For the string "yellow", find every matching line in the records and copy it.

* [Supplied material]
_ _ _ _ _
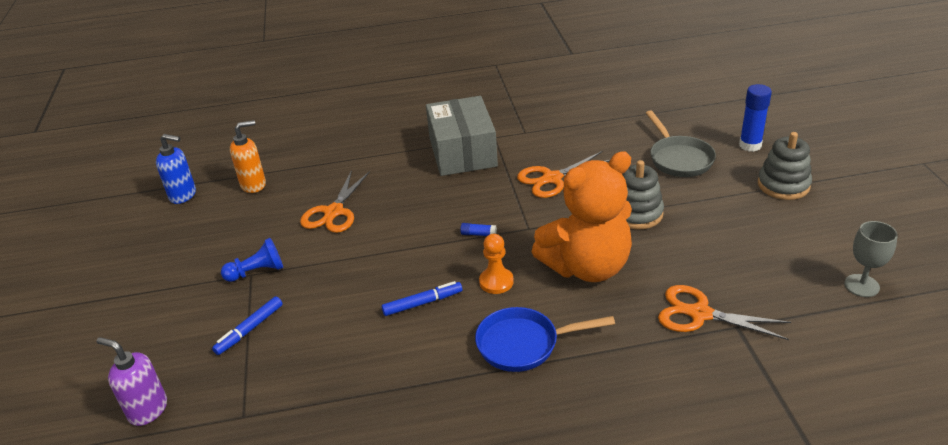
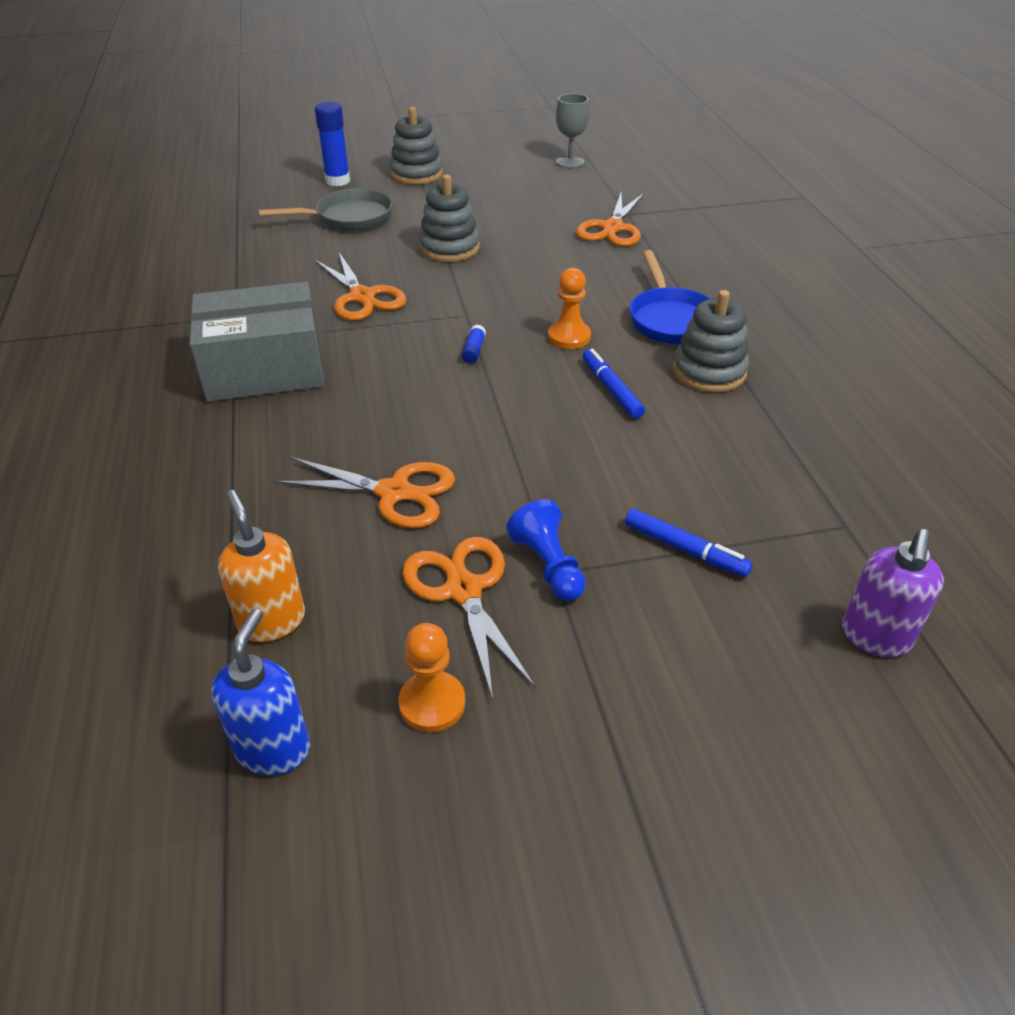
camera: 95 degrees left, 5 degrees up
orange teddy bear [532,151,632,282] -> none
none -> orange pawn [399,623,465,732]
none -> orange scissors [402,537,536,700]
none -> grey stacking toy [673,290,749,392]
_ _ _ _ _
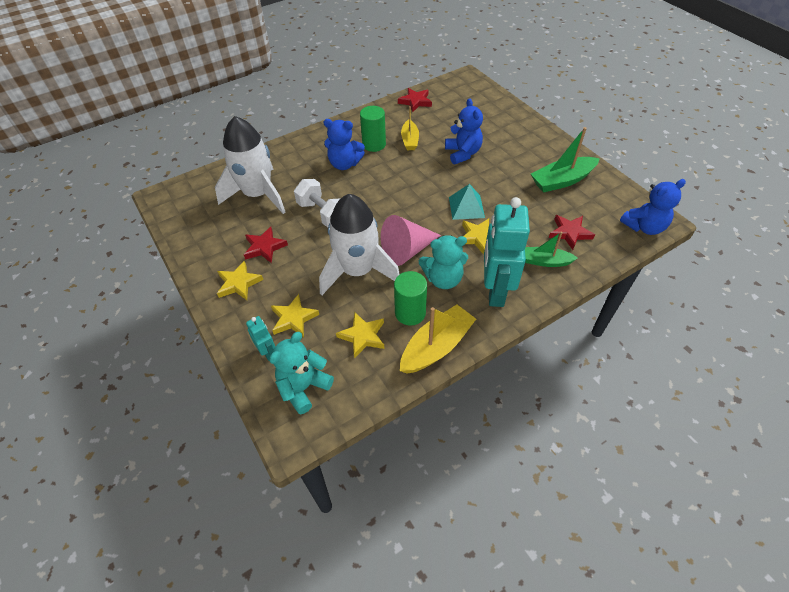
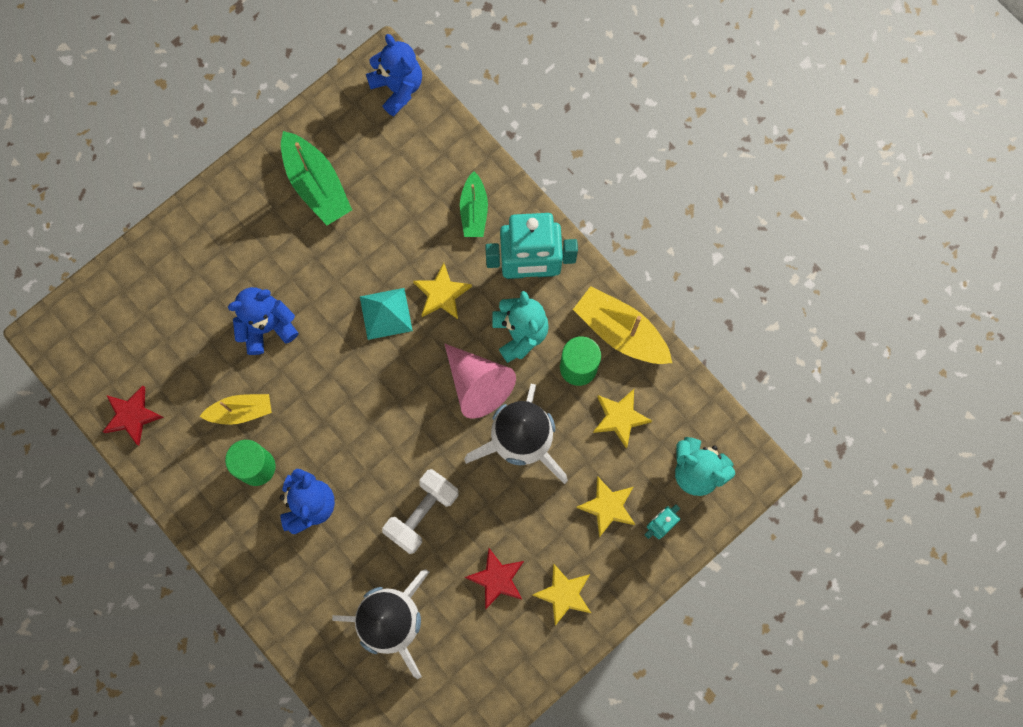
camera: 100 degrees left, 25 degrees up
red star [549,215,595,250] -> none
_ _ _ _ _
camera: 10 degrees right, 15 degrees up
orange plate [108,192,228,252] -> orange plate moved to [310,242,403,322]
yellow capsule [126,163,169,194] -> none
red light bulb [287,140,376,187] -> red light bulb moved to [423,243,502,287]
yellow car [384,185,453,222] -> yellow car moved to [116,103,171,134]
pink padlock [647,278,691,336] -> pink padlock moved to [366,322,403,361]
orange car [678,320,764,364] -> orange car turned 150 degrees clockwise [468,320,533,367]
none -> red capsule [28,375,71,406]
_ _ _ _ _
* [Exercise output]
yellow capsule [126,163,169,194] -> none
yellow car [384,185,453,222] -> yellow car moved to [116,103,171,134]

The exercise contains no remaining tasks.